Your goal: Check every line of the data below for the string "left", and copy the ones that hold it.

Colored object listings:
[Start of Attachment]
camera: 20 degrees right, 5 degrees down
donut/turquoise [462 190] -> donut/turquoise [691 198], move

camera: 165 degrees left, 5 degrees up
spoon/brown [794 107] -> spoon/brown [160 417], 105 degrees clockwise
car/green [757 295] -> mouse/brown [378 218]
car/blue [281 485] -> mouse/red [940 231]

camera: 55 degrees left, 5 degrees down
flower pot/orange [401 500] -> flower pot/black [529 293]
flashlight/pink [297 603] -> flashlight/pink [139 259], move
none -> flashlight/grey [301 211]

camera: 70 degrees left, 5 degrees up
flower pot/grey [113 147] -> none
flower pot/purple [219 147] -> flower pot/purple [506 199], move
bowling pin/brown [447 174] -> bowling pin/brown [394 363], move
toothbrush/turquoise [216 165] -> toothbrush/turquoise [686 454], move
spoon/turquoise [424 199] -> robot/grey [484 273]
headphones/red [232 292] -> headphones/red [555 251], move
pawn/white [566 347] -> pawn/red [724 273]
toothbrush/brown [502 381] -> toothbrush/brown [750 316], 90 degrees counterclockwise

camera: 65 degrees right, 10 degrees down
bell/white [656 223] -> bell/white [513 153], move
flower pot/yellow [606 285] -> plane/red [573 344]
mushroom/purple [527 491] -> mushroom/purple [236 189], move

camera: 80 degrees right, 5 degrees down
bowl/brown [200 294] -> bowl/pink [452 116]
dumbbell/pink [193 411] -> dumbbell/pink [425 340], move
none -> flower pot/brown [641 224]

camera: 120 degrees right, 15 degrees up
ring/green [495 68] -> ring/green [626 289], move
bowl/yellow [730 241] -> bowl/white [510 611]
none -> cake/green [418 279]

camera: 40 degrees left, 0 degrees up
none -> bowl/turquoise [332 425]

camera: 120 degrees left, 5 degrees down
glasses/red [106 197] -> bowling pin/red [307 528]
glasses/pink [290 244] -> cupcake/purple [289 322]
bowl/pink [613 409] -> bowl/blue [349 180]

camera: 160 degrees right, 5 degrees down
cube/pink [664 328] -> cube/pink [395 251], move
[End of Attachment]
Worked solution:
camera: 165 degrees left, 5 degrees up
camera: 55 degrees left, 5 degrees down
camera: 70 degrees left, 5 degrees up
camera: 40 degrees left, 0 degrees up
camera: 120 degrees left, 5 degrees down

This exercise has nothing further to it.